● **Your instructions**:
Only the lines below between the ones containing "window: (139, 55) -> (84, 218), width x2.17" and "window: (77, 221) -> (1265, 1547), moved", inclusive, are to be reproduced, each exactly as it stands.

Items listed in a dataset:
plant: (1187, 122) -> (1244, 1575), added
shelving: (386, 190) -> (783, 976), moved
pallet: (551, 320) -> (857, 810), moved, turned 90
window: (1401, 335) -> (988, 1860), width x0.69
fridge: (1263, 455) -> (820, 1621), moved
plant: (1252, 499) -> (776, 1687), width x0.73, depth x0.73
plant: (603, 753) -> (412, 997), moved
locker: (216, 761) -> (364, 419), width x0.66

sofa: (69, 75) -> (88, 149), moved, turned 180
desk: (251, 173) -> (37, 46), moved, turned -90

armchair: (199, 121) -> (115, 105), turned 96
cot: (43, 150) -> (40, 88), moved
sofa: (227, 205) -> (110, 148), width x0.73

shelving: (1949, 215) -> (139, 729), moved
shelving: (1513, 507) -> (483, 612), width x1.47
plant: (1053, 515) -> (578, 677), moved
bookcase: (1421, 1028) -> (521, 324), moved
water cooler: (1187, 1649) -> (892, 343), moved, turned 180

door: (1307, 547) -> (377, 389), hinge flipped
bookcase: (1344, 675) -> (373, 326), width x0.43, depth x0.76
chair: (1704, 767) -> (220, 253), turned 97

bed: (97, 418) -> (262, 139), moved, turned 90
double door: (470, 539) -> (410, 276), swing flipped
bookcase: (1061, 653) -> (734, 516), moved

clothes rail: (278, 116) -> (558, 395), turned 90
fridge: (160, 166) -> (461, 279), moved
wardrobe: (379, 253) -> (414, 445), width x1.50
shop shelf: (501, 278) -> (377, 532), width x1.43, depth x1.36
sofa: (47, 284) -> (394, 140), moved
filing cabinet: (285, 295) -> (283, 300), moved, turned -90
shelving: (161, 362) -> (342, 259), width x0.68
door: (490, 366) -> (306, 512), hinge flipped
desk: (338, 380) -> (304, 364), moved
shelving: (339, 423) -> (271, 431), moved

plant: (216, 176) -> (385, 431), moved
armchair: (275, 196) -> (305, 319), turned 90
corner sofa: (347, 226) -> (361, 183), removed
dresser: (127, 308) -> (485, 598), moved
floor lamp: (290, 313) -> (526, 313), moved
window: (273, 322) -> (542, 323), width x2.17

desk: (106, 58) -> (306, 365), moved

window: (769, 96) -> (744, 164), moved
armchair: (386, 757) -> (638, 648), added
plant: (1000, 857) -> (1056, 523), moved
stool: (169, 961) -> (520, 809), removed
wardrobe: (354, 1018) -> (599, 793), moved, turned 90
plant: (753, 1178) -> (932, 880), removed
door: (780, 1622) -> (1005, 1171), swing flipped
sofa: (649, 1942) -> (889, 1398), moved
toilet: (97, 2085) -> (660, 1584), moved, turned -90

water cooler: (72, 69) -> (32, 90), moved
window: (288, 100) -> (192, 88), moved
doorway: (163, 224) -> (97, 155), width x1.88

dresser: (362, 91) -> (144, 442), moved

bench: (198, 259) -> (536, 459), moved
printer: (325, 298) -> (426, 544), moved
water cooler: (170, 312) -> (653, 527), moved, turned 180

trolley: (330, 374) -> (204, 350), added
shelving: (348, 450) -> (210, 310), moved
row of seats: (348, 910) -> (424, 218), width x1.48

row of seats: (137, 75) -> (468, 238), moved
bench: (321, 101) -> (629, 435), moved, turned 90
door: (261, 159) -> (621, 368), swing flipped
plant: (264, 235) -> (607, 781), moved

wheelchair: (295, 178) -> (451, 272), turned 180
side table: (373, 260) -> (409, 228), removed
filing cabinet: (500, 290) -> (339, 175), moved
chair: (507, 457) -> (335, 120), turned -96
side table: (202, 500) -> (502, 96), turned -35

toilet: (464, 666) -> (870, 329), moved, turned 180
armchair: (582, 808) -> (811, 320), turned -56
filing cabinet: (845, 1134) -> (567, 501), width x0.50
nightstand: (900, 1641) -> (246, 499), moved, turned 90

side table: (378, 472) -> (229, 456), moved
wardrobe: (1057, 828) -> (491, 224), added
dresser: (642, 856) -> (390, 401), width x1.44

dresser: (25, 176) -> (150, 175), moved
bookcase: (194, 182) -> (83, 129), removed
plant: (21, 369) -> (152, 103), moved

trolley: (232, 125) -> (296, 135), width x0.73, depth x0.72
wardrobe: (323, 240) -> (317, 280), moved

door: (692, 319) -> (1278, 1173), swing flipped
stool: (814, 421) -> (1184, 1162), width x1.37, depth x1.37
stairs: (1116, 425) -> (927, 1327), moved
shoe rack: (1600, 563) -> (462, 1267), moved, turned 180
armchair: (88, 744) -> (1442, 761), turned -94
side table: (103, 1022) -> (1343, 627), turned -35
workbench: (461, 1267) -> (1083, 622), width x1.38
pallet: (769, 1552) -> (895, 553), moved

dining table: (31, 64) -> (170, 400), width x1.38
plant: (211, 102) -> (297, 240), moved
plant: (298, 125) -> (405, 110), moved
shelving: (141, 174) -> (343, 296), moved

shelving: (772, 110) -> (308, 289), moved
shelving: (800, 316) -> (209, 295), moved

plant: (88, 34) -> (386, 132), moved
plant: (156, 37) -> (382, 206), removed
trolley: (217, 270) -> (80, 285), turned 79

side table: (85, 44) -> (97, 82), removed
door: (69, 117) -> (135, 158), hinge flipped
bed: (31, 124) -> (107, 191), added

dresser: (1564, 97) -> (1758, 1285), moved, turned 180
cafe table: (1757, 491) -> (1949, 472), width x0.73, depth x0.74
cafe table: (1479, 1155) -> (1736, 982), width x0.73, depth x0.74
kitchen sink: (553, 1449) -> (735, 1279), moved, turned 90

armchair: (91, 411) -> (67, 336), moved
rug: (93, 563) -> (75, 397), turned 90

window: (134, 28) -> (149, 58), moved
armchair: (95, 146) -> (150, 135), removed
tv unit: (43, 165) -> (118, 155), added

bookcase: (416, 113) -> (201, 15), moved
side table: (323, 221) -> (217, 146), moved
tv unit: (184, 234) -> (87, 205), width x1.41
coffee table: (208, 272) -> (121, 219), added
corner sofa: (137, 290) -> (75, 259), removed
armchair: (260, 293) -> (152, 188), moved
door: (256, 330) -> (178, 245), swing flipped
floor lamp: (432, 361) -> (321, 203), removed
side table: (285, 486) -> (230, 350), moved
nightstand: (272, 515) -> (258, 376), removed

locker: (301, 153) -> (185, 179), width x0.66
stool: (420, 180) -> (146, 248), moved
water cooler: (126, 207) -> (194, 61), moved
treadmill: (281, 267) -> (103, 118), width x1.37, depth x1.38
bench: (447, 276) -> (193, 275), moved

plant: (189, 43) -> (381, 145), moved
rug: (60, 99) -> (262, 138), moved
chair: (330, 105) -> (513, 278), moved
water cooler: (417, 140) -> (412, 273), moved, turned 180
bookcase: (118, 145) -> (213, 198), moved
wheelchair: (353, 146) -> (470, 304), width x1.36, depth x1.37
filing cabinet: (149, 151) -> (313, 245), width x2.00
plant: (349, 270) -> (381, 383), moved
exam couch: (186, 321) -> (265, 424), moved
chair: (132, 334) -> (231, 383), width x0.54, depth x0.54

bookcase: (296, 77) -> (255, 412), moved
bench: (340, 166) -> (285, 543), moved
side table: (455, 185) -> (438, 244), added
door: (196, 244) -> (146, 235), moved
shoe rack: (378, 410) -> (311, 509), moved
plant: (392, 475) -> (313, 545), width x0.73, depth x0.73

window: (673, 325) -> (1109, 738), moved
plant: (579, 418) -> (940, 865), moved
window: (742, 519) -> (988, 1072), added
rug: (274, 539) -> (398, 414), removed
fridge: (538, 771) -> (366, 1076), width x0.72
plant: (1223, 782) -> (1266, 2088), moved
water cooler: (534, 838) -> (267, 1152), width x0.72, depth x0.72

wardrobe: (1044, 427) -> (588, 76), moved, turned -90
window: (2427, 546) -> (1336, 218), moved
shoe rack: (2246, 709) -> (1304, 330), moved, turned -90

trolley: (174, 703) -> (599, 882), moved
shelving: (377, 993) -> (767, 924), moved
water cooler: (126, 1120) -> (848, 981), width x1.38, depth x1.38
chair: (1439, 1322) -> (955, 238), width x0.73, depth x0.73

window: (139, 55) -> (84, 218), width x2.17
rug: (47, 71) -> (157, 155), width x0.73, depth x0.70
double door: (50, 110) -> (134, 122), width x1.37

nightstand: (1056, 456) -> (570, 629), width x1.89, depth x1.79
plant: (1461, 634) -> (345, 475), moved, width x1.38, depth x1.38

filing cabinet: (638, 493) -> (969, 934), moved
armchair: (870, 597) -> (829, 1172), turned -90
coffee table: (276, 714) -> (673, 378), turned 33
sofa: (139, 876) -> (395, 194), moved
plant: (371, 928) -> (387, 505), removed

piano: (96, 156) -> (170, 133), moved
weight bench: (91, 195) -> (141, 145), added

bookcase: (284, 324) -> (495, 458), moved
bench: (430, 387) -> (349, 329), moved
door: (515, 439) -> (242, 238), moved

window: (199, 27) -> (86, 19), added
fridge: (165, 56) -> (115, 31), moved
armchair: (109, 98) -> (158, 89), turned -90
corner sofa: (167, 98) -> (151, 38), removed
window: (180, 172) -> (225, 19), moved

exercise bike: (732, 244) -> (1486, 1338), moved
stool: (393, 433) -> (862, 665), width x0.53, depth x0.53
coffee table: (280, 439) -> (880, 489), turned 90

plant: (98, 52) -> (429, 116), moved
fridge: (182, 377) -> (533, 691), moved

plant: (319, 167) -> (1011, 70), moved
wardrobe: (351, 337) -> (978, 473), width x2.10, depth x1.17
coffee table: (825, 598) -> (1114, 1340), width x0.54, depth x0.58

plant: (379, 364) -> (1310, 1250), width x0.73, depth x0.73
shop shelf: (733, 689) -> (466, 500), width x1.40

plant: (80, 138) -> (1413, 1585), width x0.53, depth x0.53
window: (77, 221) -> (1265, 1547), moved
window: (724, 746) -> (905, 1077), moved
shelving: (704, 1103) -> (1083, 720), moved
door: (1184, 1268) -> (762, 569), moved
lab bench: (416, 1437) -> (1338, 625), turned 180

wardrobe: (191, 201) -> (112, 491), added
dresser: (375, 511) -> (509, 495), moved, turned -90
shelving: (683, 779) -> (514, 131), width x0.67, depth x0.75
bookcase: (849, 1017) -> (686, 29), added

● **Answer to this task**:
window: (139, 55) -> (84, 218), width x2.17
rug: (47, 71) -> (157, 155), width x0.73, depth x0.70
double door: (50, 110) -> (134, 122), width x1.37

nightstand: (1056, 456) -> (570, 629), width x1.89, depth x1.79
plant: (1461, 634) -> (345, 475), moved, width x1.38, depth x1.38

filing cabinet: (638, 493) -> (969, 934), moved
armchair: (870, 597) -> (829, 1172), turned -90
coffee table: (276, 714) -> (673, 378), turned 33
sofa: (139, 876) -> (395, 194), moved
plant: (371, 928) -> (387, 505), removed

piano: (96, 156) -> (170, 133), moved
weight bench: (91, 195) -> (141, 145), added

bookcase: (284, 324) -> (495, 458), moved
bench: (430, 387) -> (349, 329), moved
door: (515, 439) -> (242, 238), moved

window: (199, 27) -> (86, 19), added
fridge: (165, 56) -> (115, 31), moved
armchair: (109, 98) -> (158, 89), turned -90
corner sofa: (167, 98) -> (151, 38), removed
window: (180, 172) -> (225, 19), moved

exercise bike: (732, 244) -> (1486, 1338), moved
stool: (393, 433) -> (862, 665), width x0.53, depth x0.53
coffee table: (280, 439) -> (880, 489), turned 90

plant: (98, 52) -> (429, 116), moved
fridge: (182, 377) -> (533, 691), moved

plant: (319, 167) -> (1011, 70), moved
wardrobe: (351, 337) -> (978, 473), width x2.10, depth x1.17
coffee table: (825, 598) -> (1114, 1340), width x0.54, depth x0.58

plant: (379, 364) -> (1310, 1250), width x0.73, depth x0.73
shop shelf: (733, 689) -> (466, 500), width x1.40

plant: (80, 138) -> (1413, 1585), width x0.53, depth x0.53
window: (77, 221) -> (1265, 1547), moved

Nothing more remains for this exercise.